Object change listings:
--------------------------------

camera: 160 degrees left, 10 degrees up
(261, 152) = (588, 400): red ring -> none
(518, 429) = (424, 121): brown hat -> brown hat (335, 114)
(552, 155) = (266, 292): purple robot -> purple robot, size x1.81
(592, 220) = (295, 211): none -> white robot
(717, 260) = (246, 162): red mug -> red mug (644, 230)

--------------------------------

▶ [AIM OF THE TASK]:
Beginning with the line that contains "(592, 220) = (295, 211): none -> white robot", quote each line exactly through the last line of the entries above, and nothing beyond them.

▶ [WRITTEN SOLUTION]:
(592, 220) = (295, 211): none -> white robot
(717, 260) = (246, 162): red mug -> red mug (644, 230)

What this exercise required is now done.